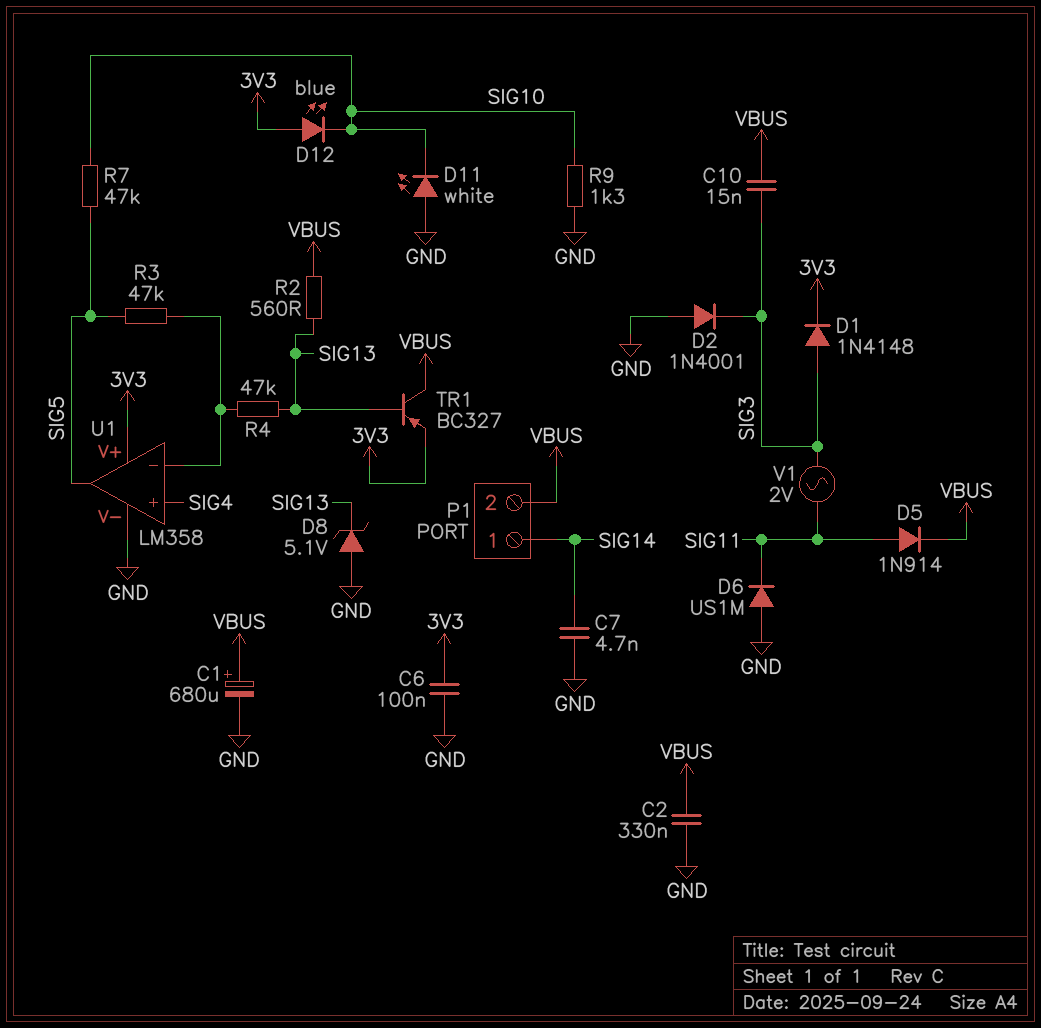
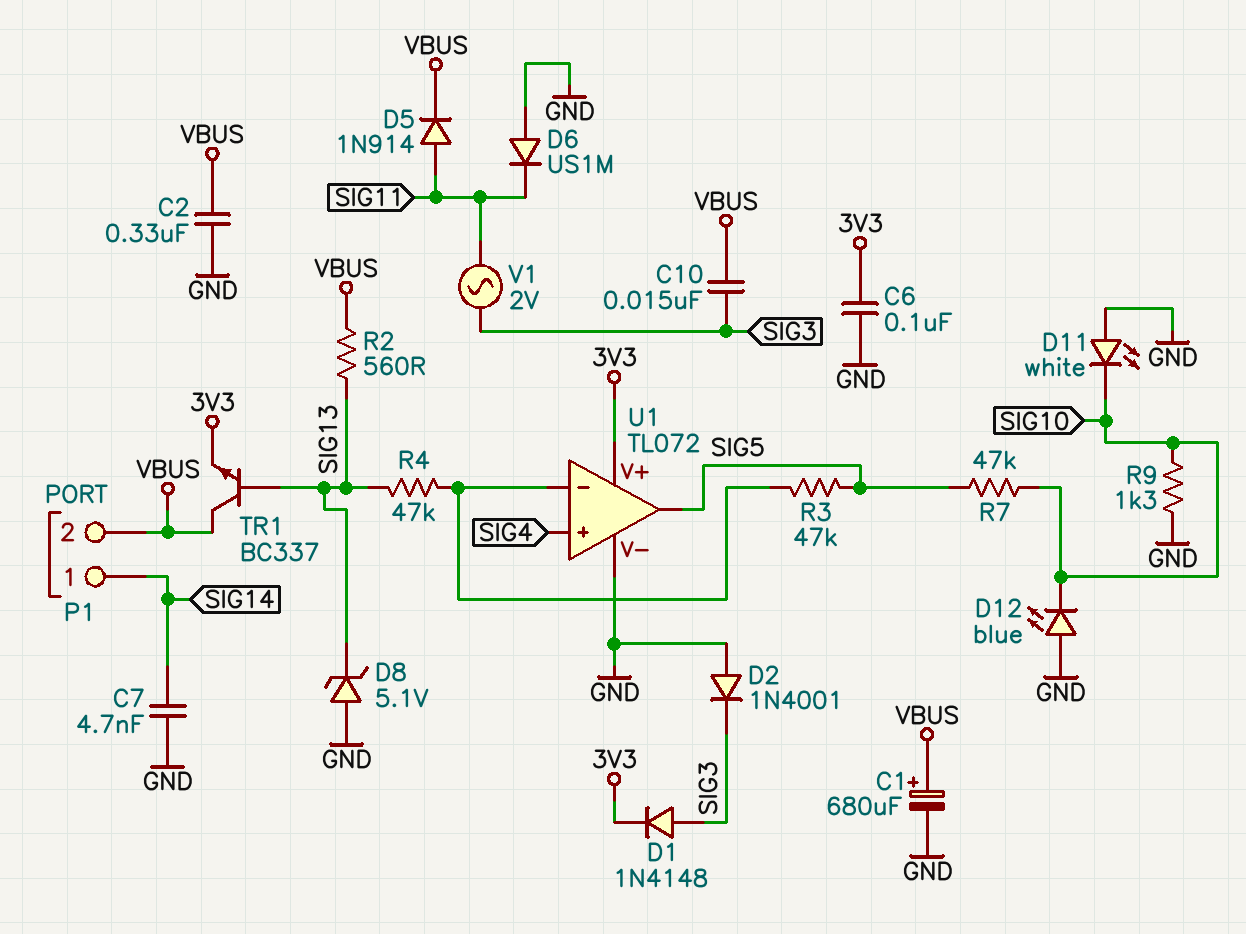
D12: LED blue (A 3V3, K SIG10) -> LED blue (A GND, K SIG10)
TR1: PNP BC327 (B SIG13, C VBUS, E 3V3) -> NPN BC337 (B SIG13, C VBUS, E 3V3)
U1: LM358 -> TL072

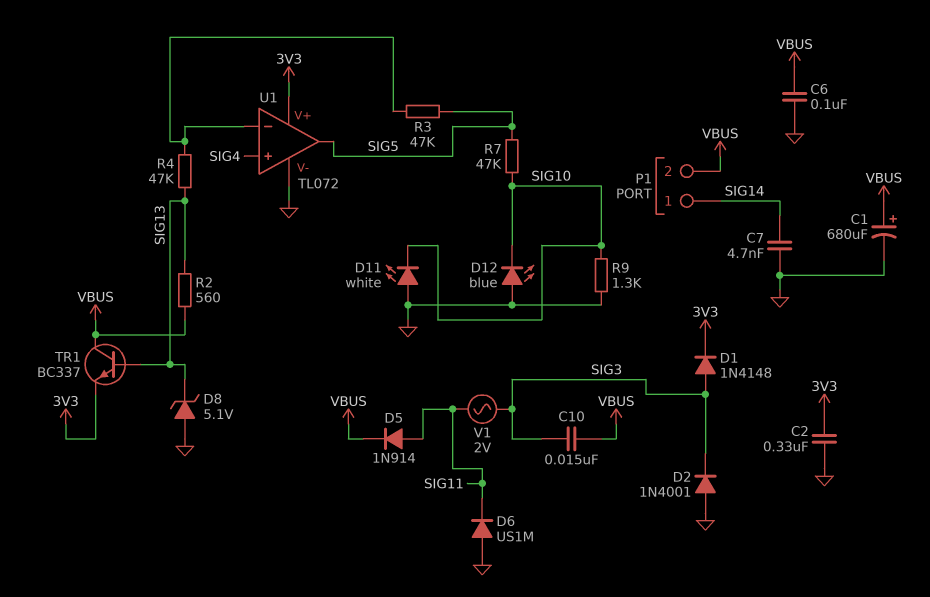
C2: 330nF (GND, VBUS) -> 330nF (3V3, GND)
C6: 100nF (3V3, GND) -> 100nF (GND, VBUS)

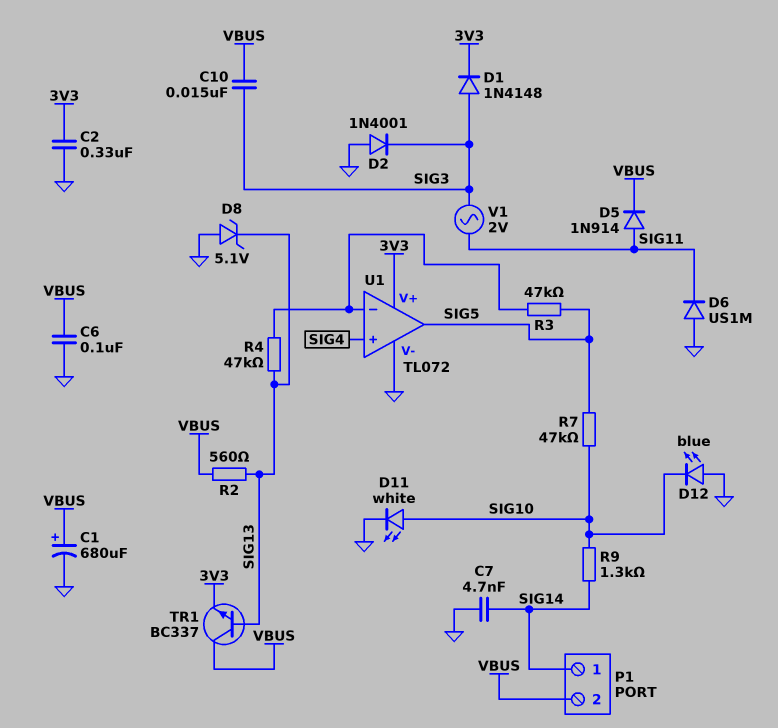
D11: LED white (A GND, K SIG10) -> LED white (A SIG10, K GND)
R9: 1.3k (GND, SIG10) -> 1.3k (SIG10, SIG14)

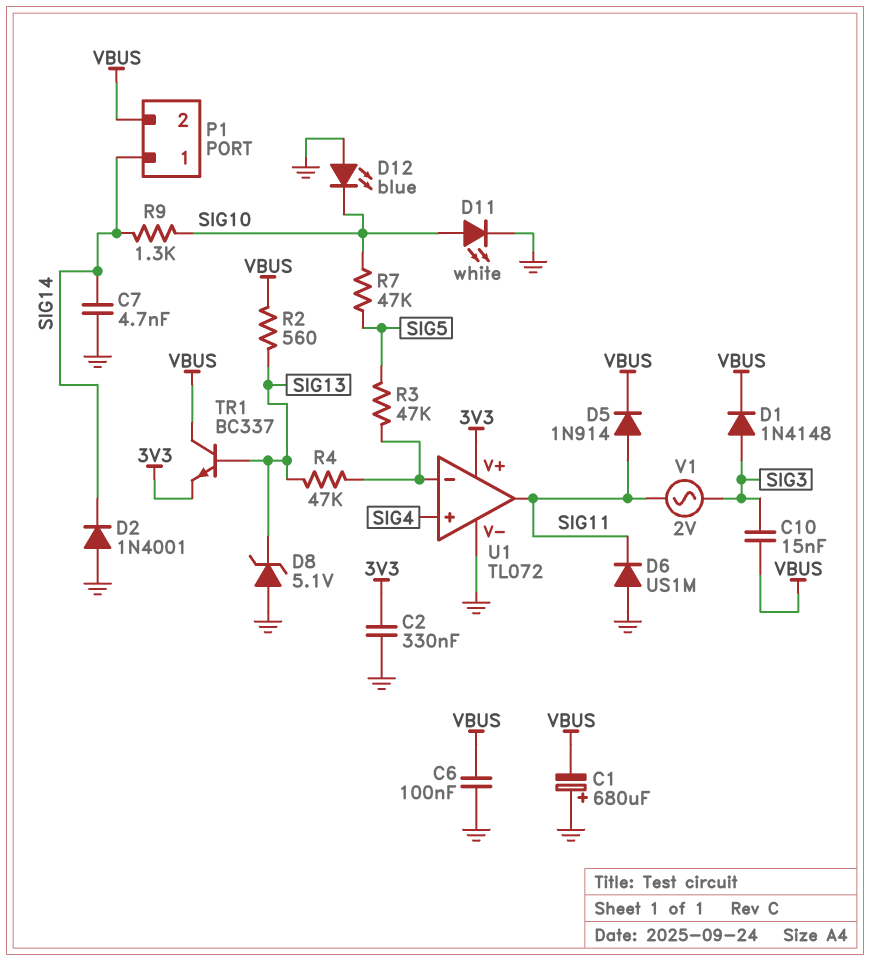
C1: 680uF (plus VBUS, minus GND) -> 680uF (plus GND, minus VBUS)
D1: diode 1N4148 (A SIG3, K 3V3) -> diode 1N4148 (A SIG3, K VBUS)
D2: diode 1N4001 (A GND, K SIG3) -> diode 1N4001 (A GND, K SIG14)
U1 pin out: SIG5 -> SIG11

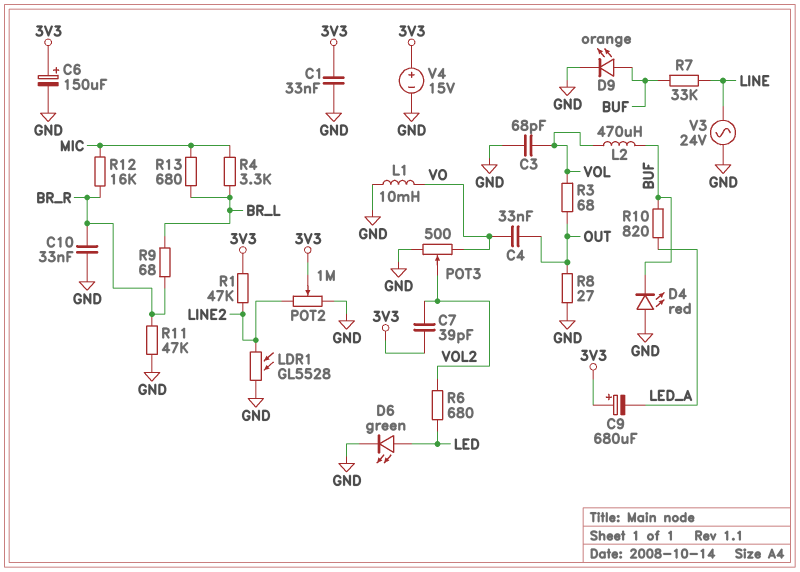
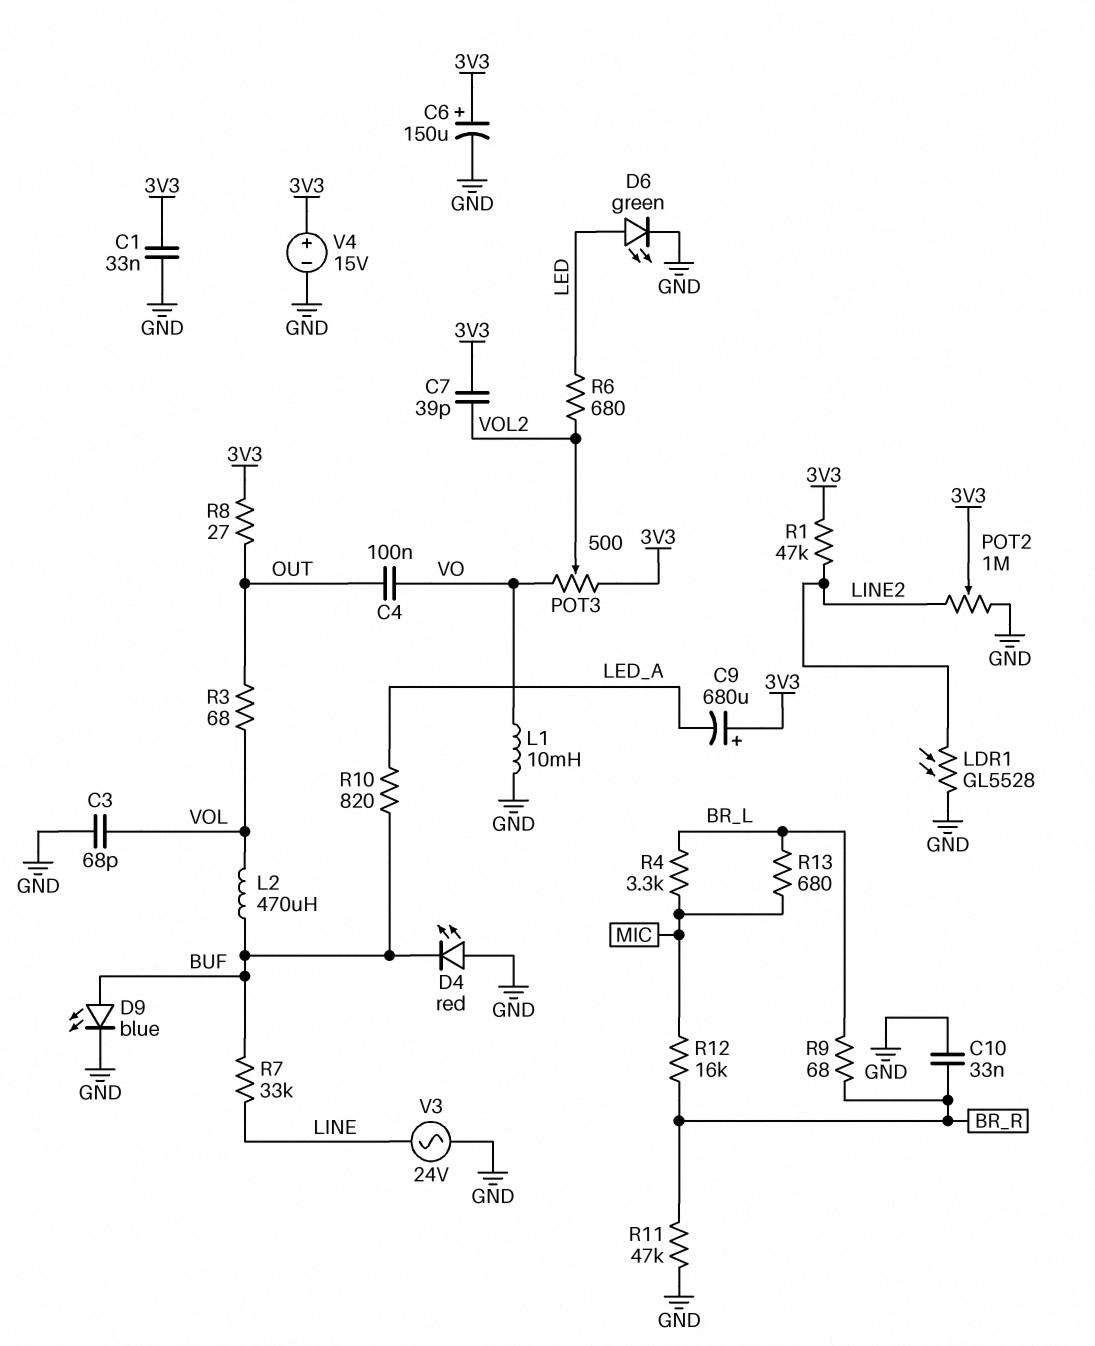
C4: 33nF (OUT, VO) -> 100nF (OUT, VO)
D9: LED orange (A BUF, K GND) -> LED blue (A BUF, K GND)
POT3: 500 (GND, VO, wiper VOL2) -> 500 (3V3, VO, wiper VOL2)
R8: 27 (GND, OUT) -> 27 (3V3, OUT)

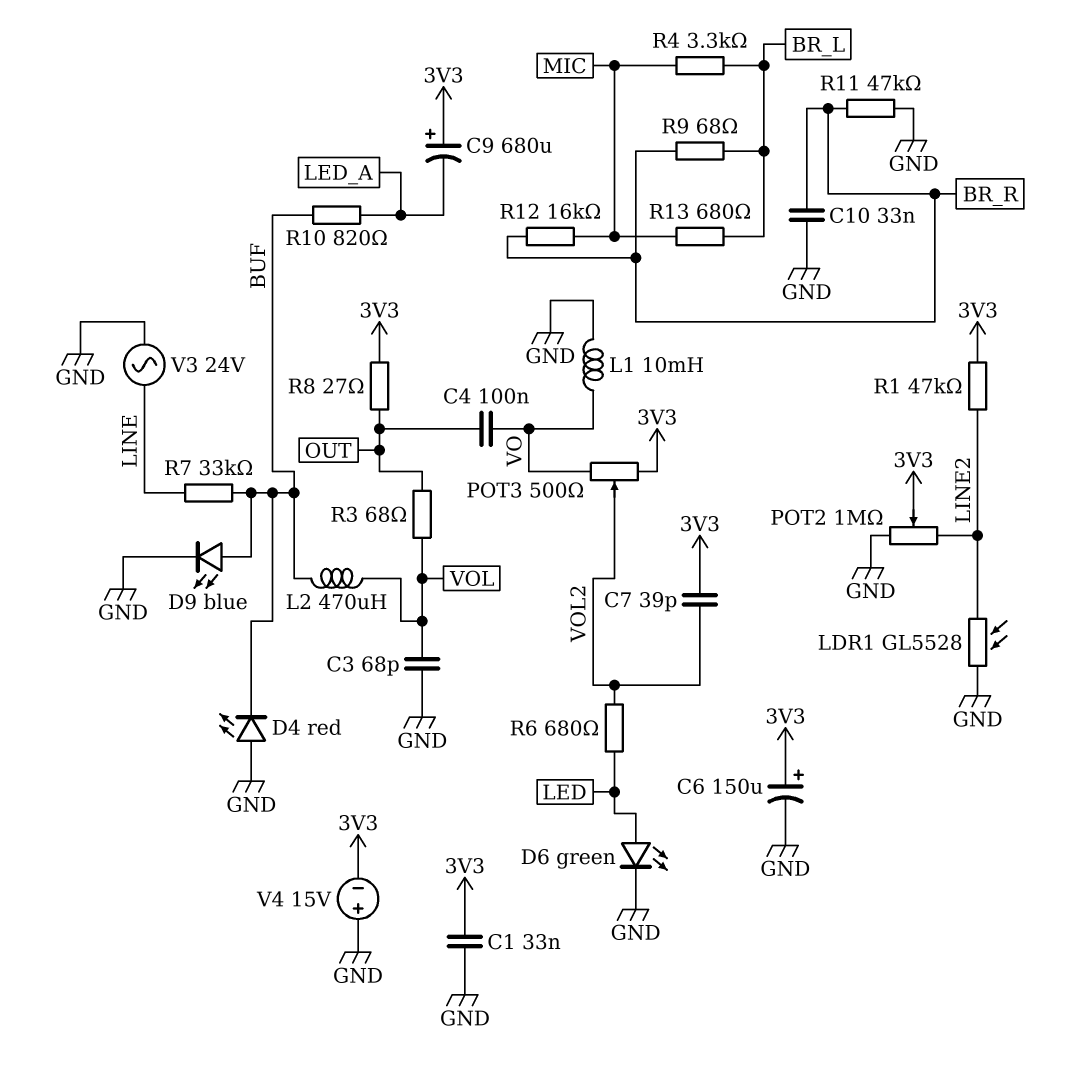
V4: 15V (plus 3V3, minus GND) -> 15V (plus GND, minus 3V3)

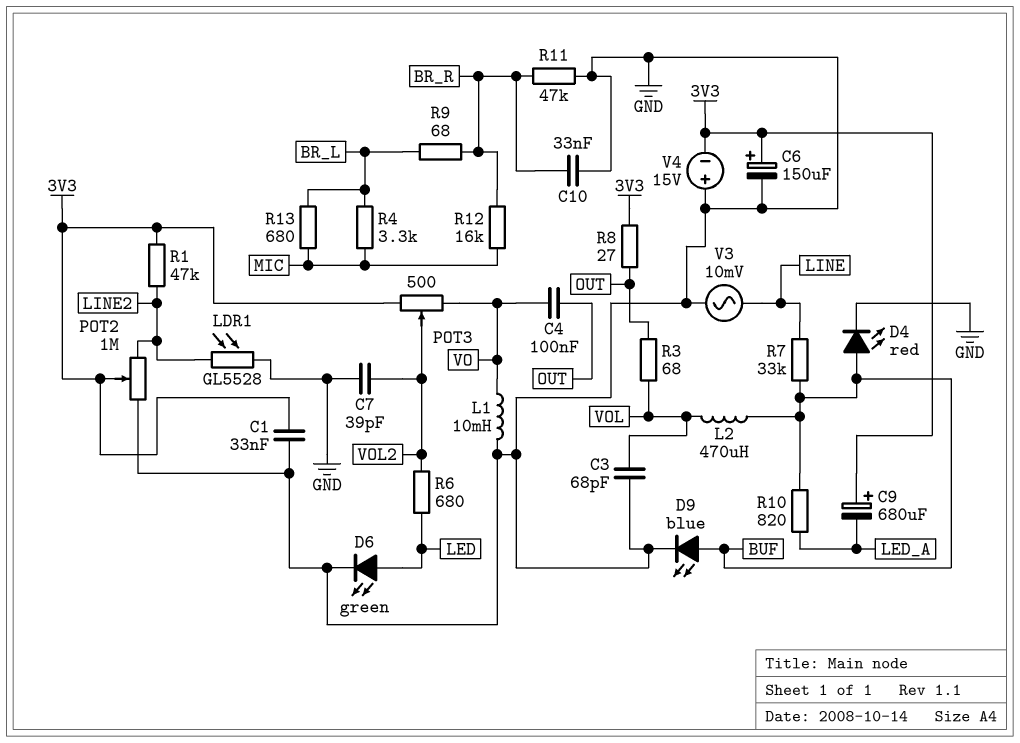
C7: 39pF (3V3, VOL2) -> 39pF (GND, VOL2)
D4: LED red (A GND, K BUF) -> LED red (A BUF, K GND)
V3: AC 24V (GND, LINE) -> AC 10mV (GND, LINE)

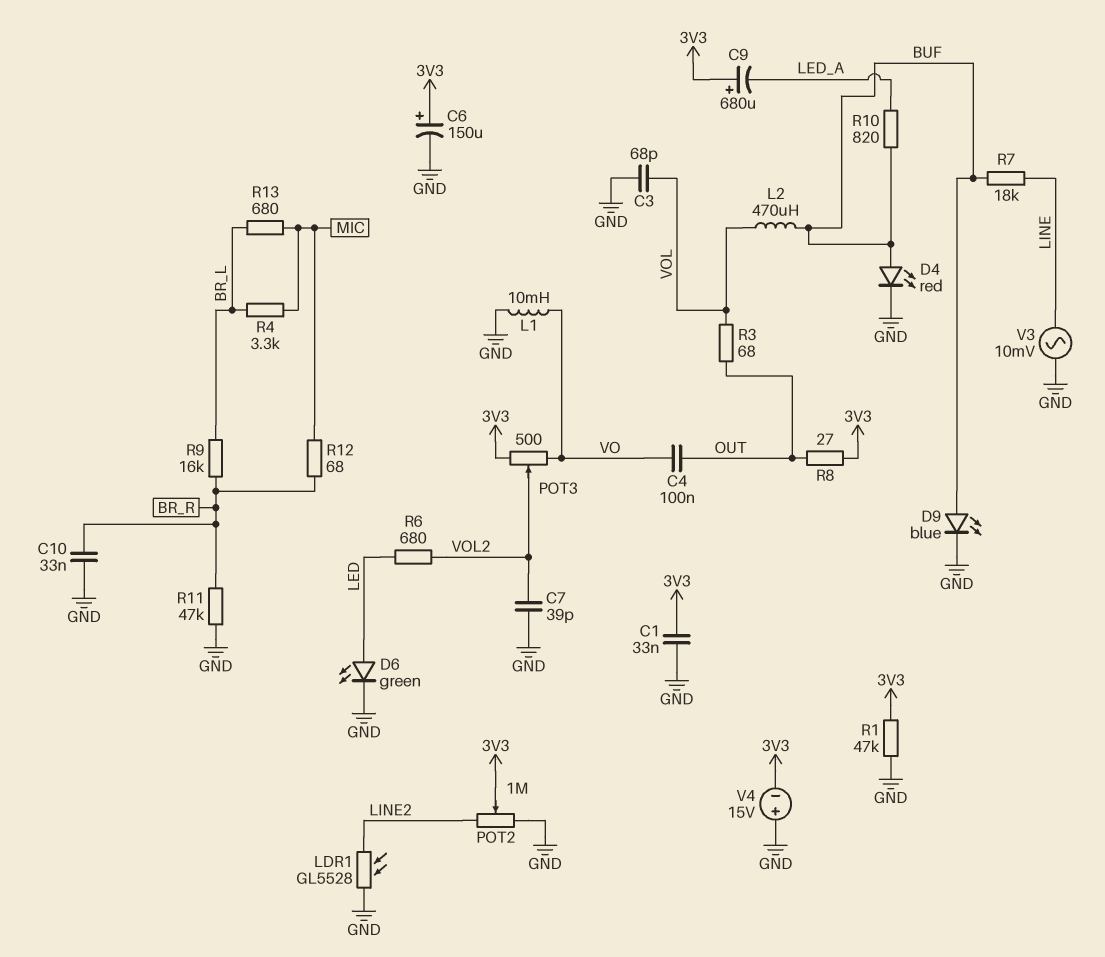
R1: 47k (3V3, LINE2) -> 47k (3V3, GND)
R7: 33k (BUF, LINE) -> 18k (BUF, LINE)
R9: 68 (BR_L, BR_R) -> 16k (BR_L, BR_R)
R12: 16k (BR_R, MIC) -> 68 (BR_R, MIC)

• • • • •

### Exercise prompt
Look for the string "minus" in the listing above and copy every line holding it.

### Task response
C1: 680uF (plus VBUS, minus GND) -> 680uF (plus GND, minus VBUS)
V4: 15V (plus 3V3, minus GND) -> 15V (plus GND, minus 3V3)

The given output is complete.